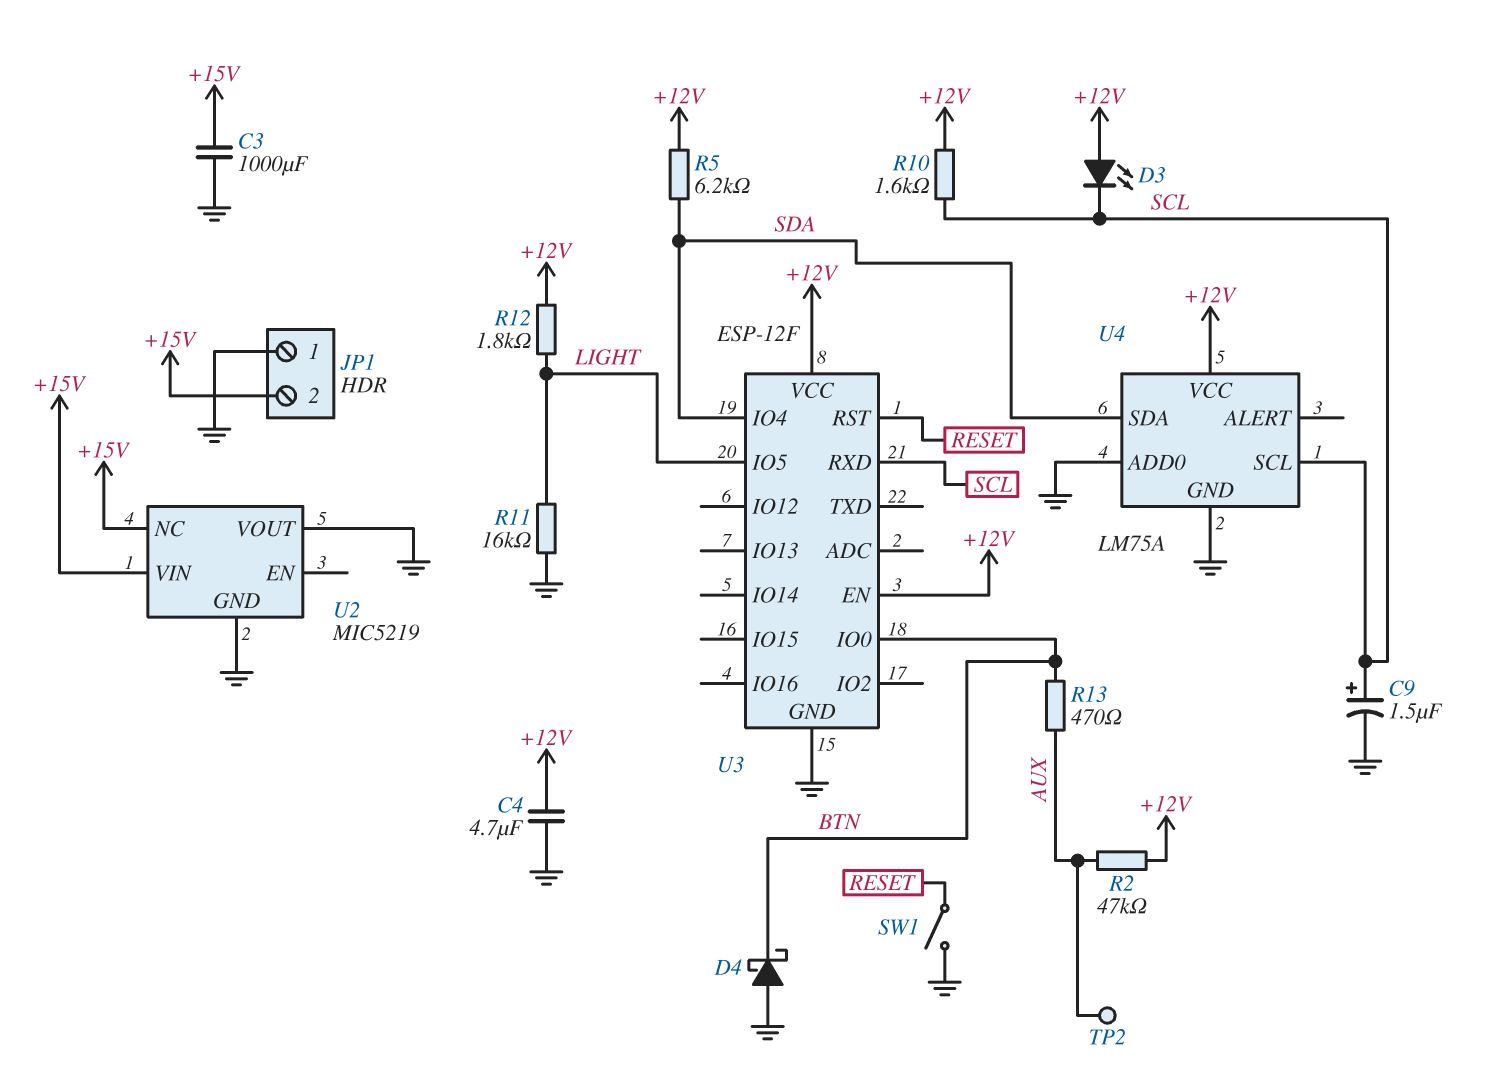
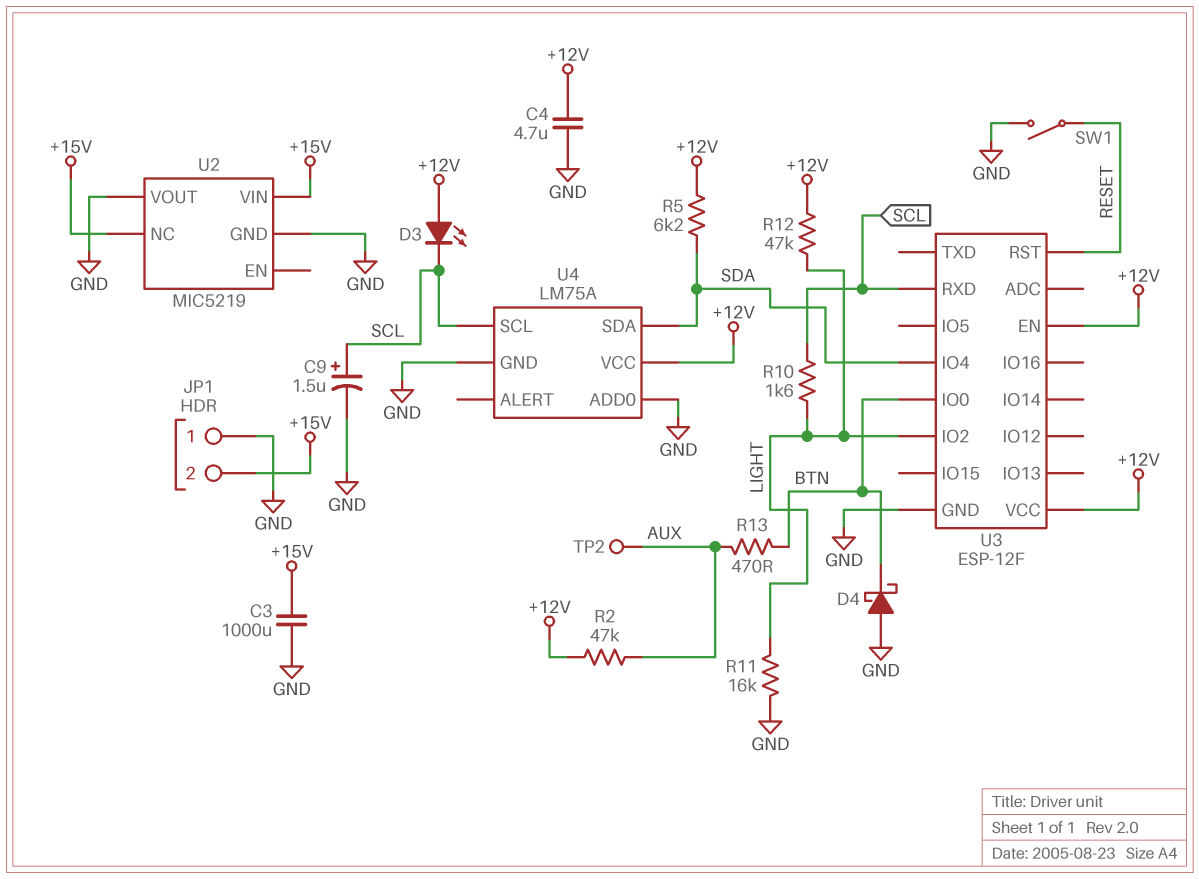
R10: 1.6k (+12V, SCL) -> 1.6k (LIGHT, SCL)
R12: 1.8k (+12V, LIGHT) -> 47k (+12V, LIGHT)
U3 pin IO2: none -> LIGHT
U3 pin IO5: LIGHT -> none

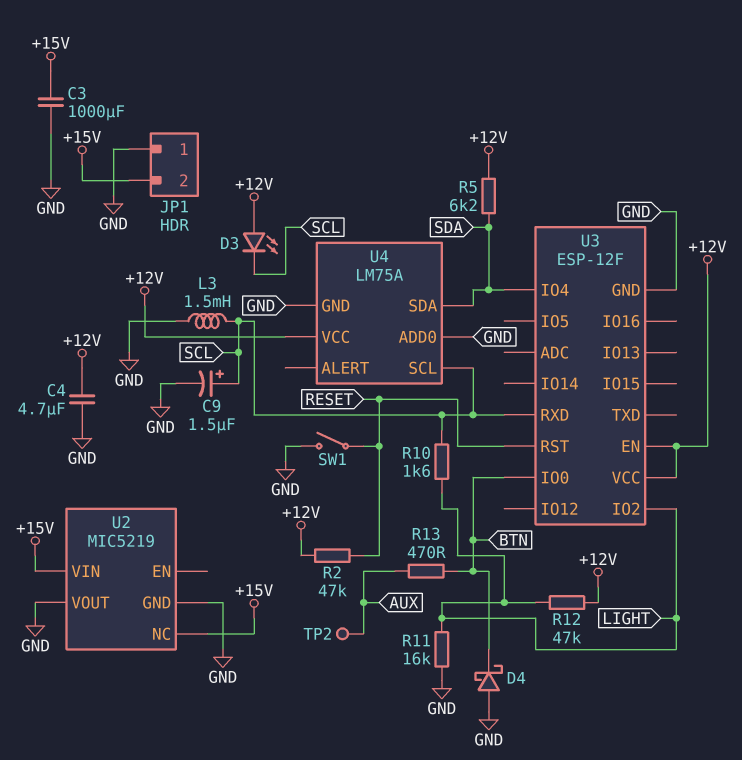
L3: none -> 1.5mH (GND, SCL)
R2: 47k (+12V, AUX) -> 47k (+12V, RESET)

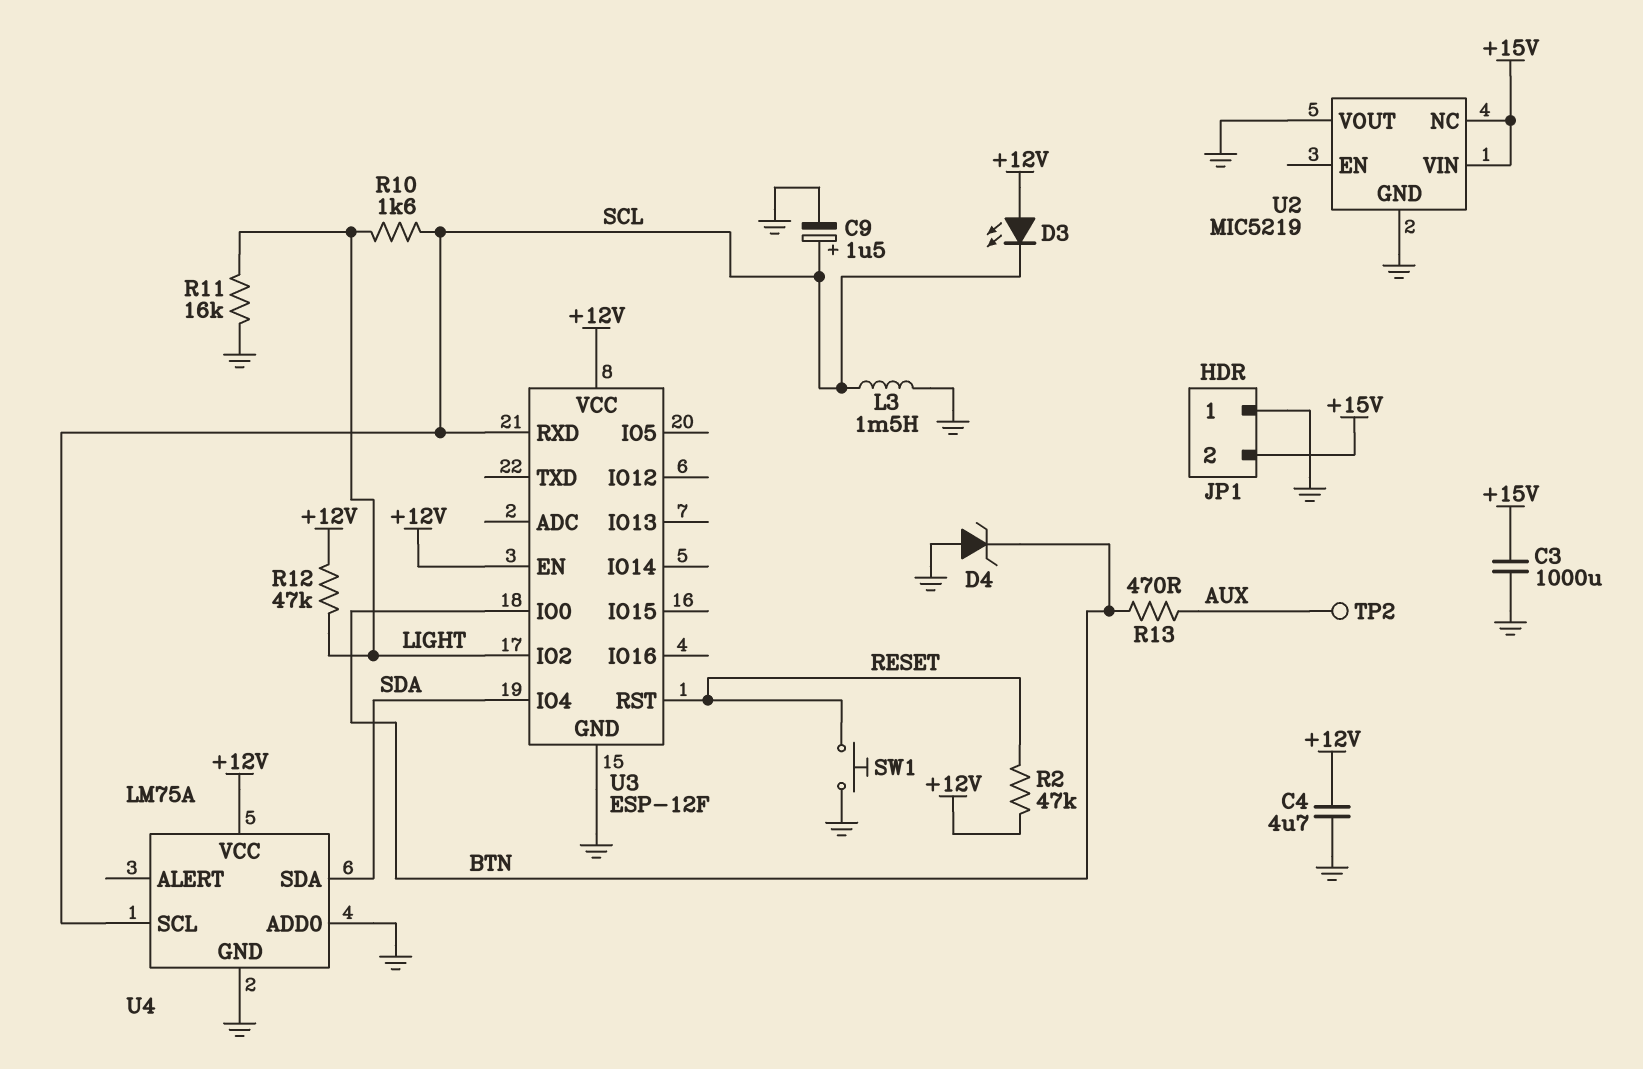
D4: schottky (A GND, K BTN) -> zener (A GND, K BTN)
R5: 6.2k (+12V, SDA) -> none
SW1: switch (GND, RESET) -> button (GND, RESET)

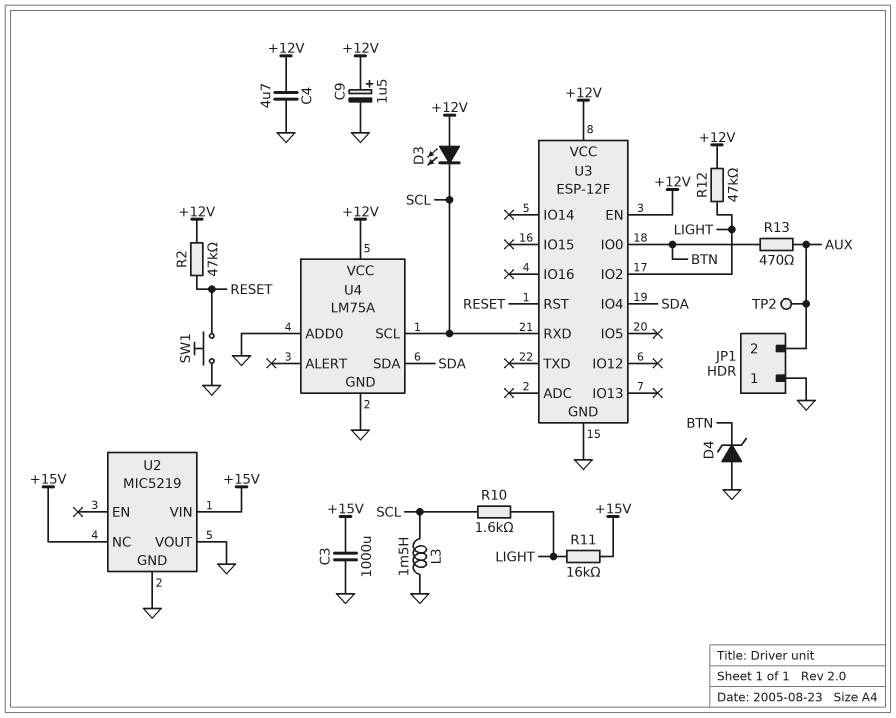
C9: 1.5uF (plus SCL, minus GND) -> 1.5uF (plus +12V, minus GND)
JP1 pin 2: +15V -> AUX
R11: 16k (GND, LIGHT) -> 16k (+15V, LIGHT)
****************************************
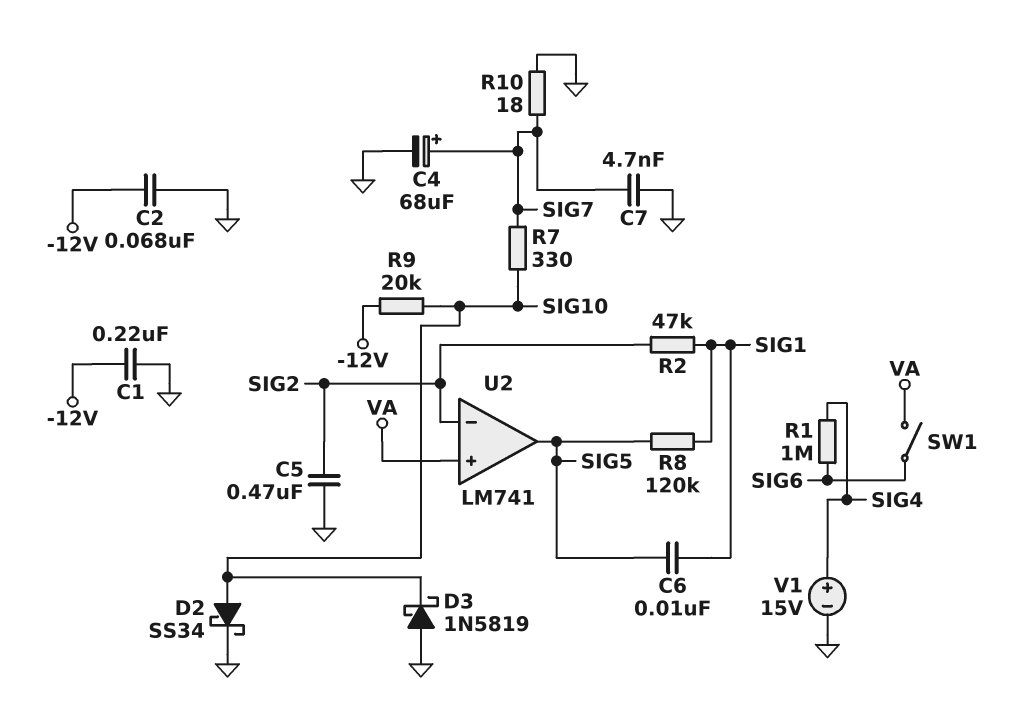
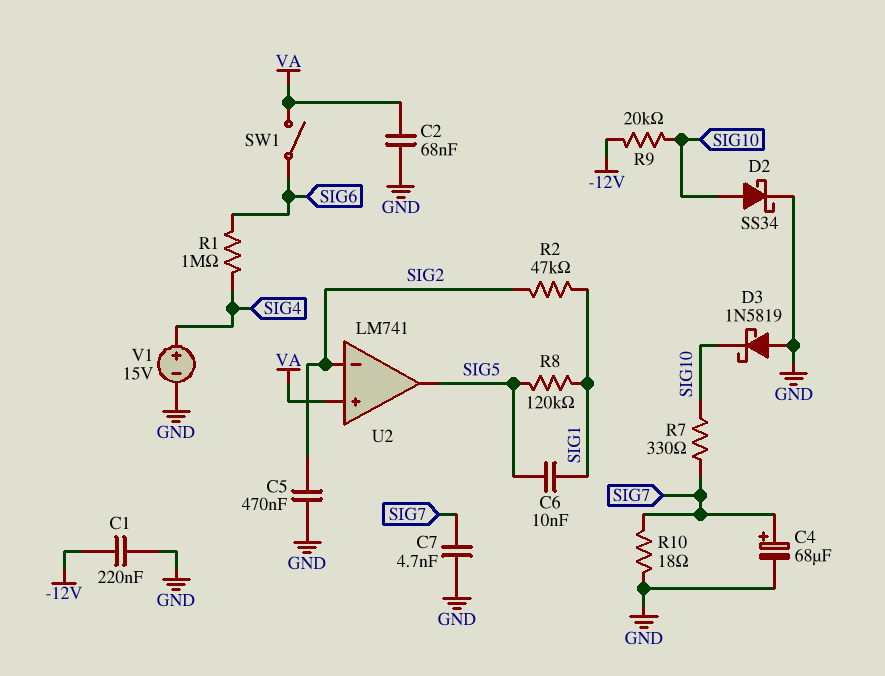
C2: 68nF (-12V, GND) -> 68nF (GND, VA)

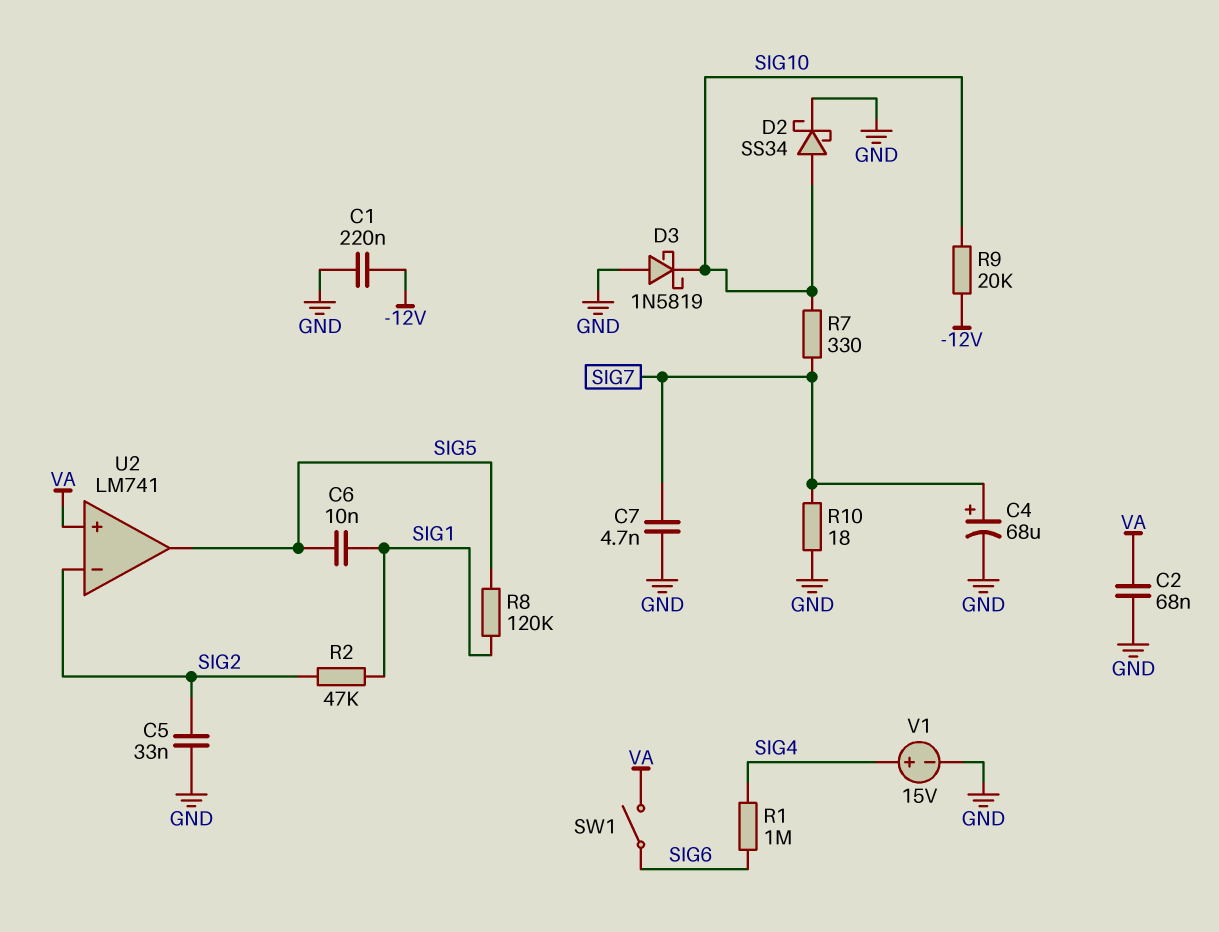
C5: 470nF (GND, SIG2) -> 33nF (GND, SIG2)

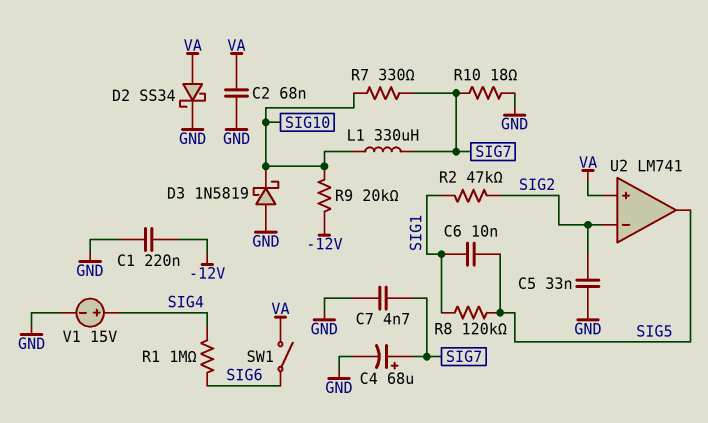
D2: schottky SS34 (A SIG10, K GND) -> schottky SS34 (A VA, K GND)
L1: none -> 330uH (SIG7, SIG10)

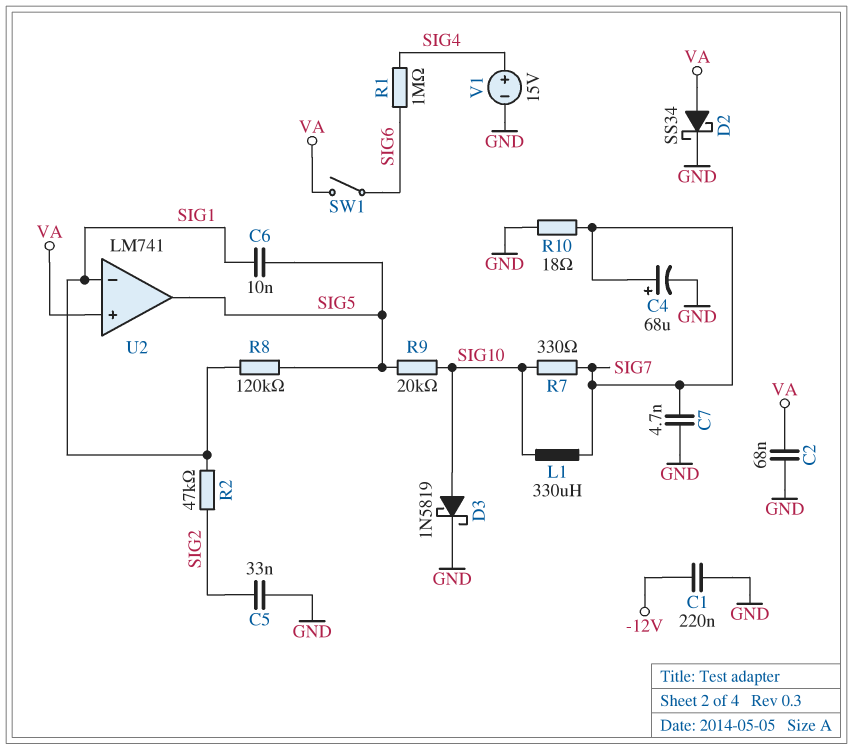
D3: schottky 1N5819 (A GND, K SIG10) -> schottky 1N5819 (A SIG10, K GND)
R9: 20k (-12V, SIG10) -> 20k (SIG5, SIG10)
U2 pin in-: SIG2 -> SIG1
****************************************
Transcribe exactly the lines above, beginning at the one with "SW1: switch (GND, RESET)" and going up to and including the one with "R11: 16k (GND, LIGHT) -> 16k (+15V, LIGHT)". Pictures do not belong in the copy.

SW1: switch (GND, RESET) -> button (GND, RESET)

C9: 1.5uF (plus SCL, minus GND) -> 1.5uF (plus +12V, minus GND)
JP1 pin 2: +15V -> AUX
R11: 16k (GND, LIGHT) -> 16k (+15V, LIGHT)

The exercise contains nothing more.